## How to complete this task
Filter the entries and keep only the lines where the string "camera" appears.

[[ Supplied records, beginning ]]

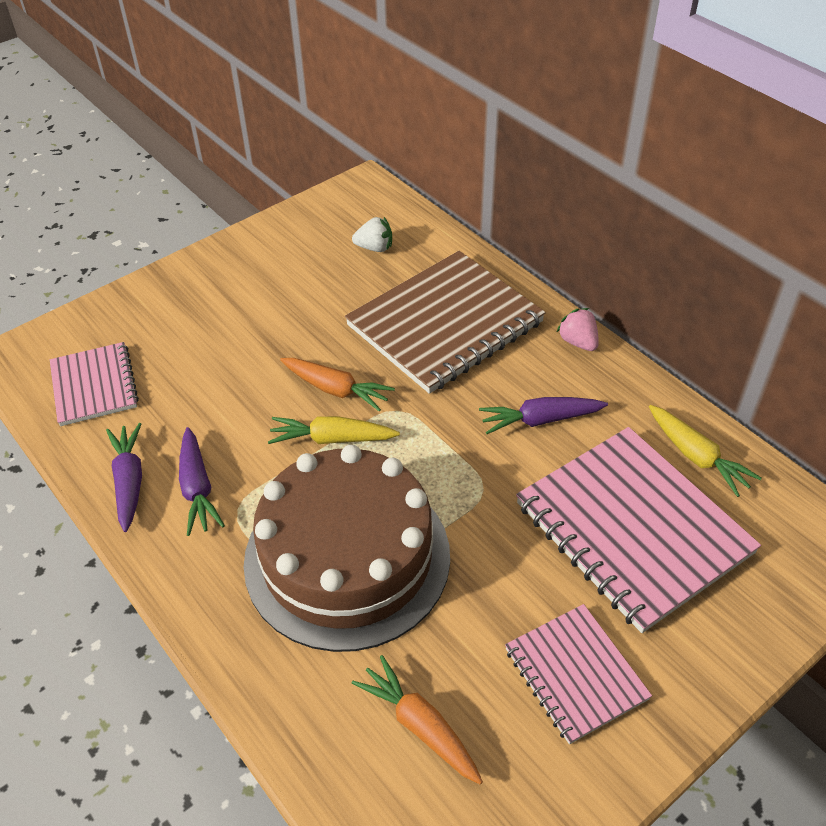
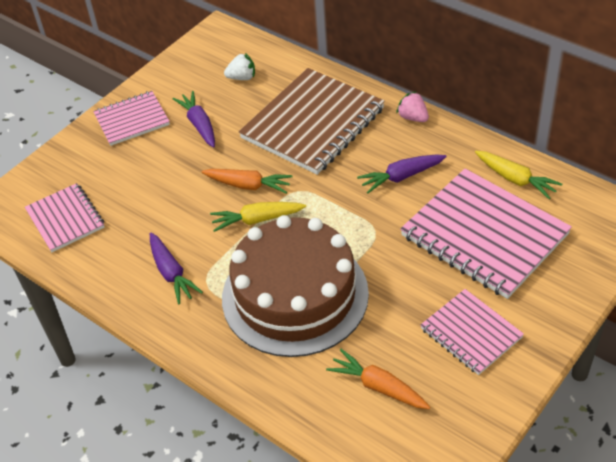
camera: 10 degrees left, 0 degrees up
(129, 481) = (119, 279): purple carrot -> purple carrot (199, 124)
(222, 275) = (132, 120): none -> pink notebook

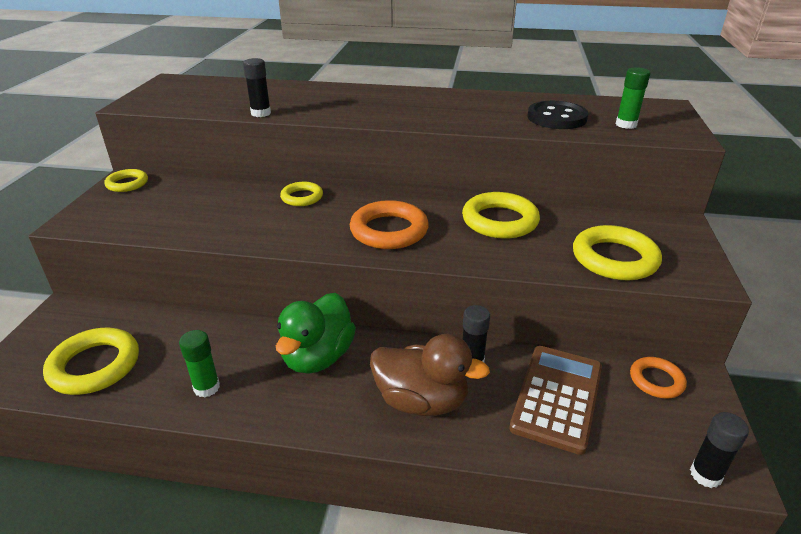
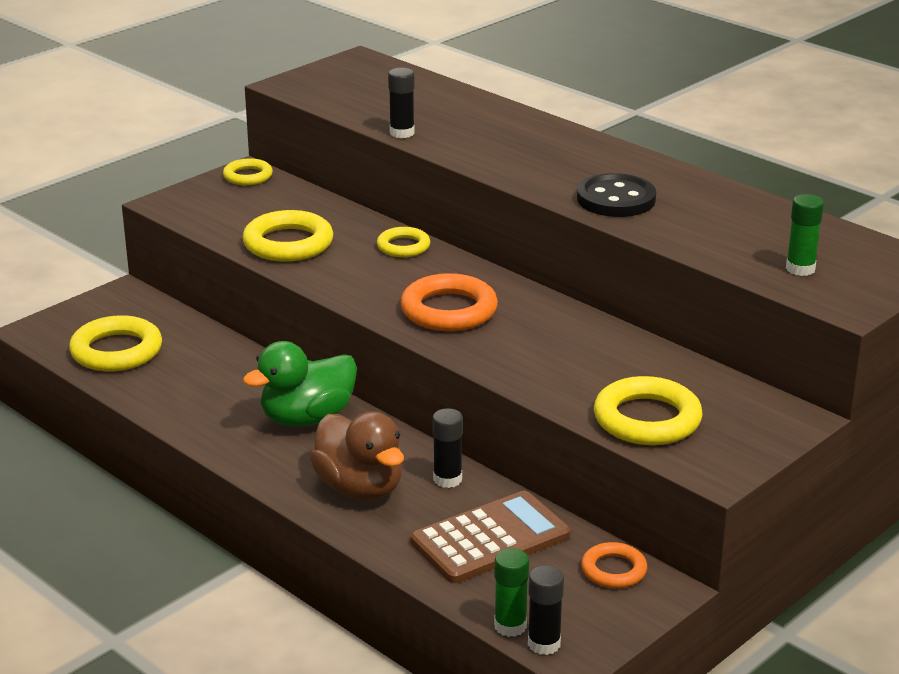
camera: 35 degrees right, 5 degrees down
(207, 387) = (190, 403): green glue stick -> green glue stick (510, 626)
(500, 221) = (581, 341): yellow ring -> yellow ring (288, 243)
(556, 118) = (729, 235): black button -> black button (616, 199)

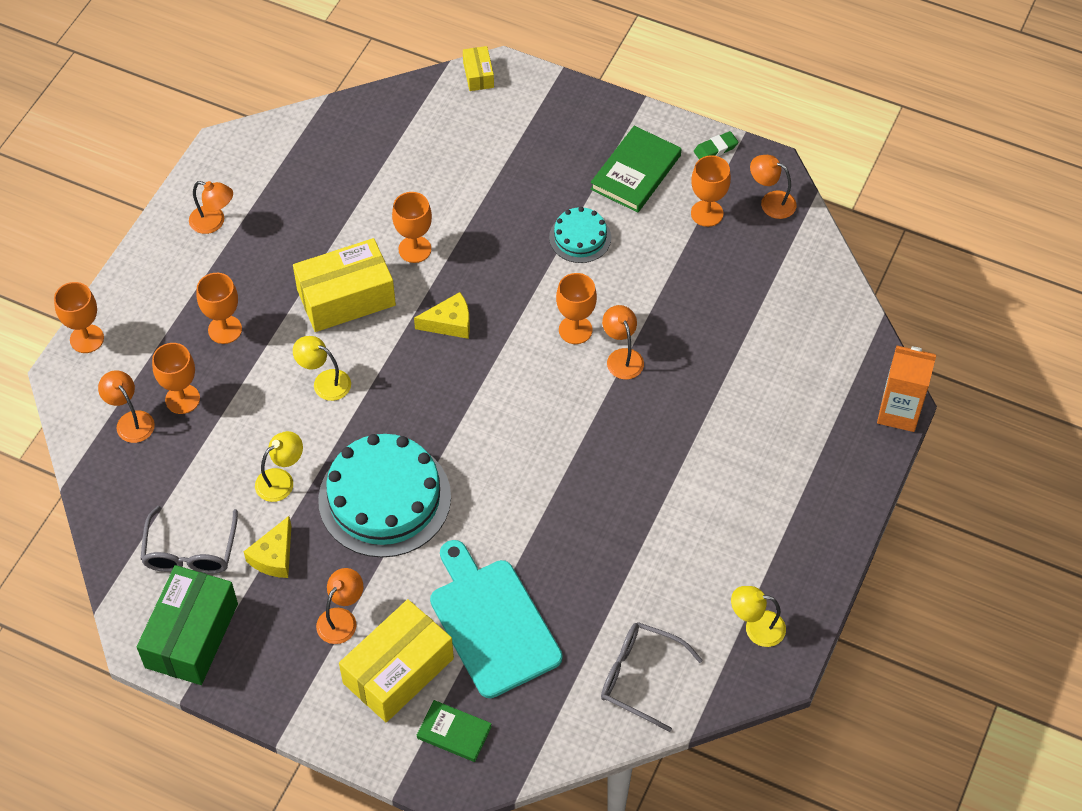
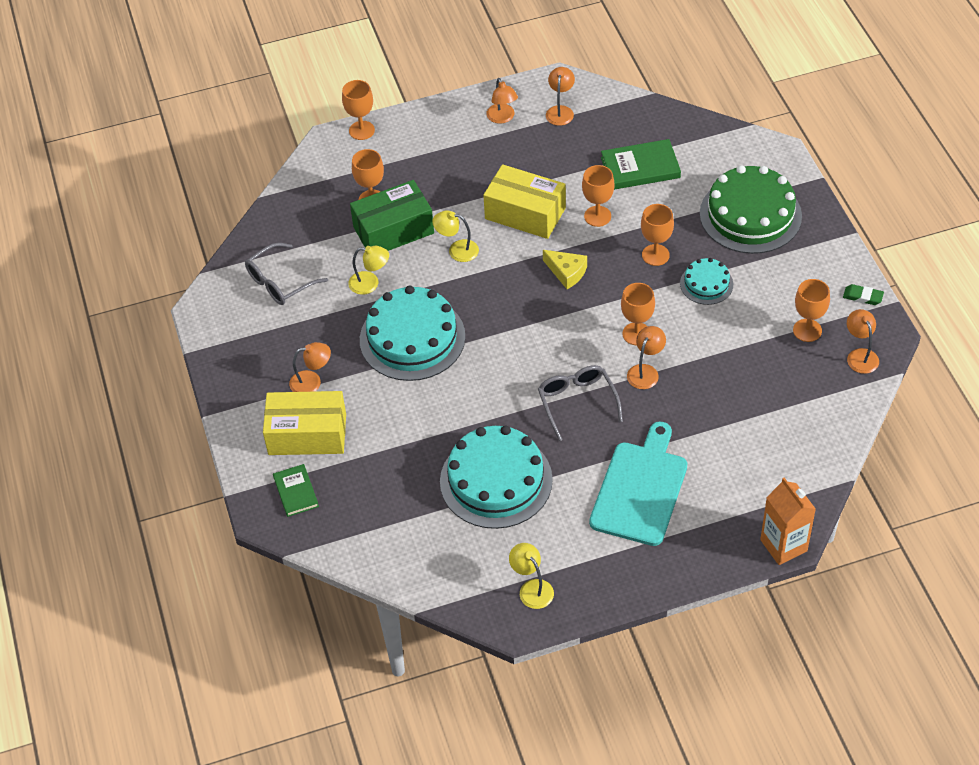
camera: 50 degrees right, 5 degrees down
(131, 421) = (332, 190): orange lamp -> orange lamp (560, 111)
(191, 635) = (229, 325): green box -> green box (393, 230)
(225, 329) = (438, 180): orange goblet -> orange goblet (655, 255)
(274, 556) = (318, 320): yellow cheese -> none
(324, 382) = (457, 250): yellow lamp -> yellow lamp turned 60 degrees counterclockwise
(478, 75) = (761, 144): yellow box -> none
(492, 623) = (387, 453): turquoise cutting board -> turquoise cutting board (640, 489)
(544, 146) = (750, 215): none -> green cake
(615, 562) = (496, 480): none -> turquoise cake
(636, 172) = (791, 272): green book -> green book (640, 167)
(639, 677) = (430, 554): grey glasses -> grey glasses (577, 402)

[[ Supplied records, end ]]

## Expected answer
camera: 10 degrees left, 0 degrees up
camera: 35 degrees right, 5 degrees down
camera: 50 degrees right, 5 degrees down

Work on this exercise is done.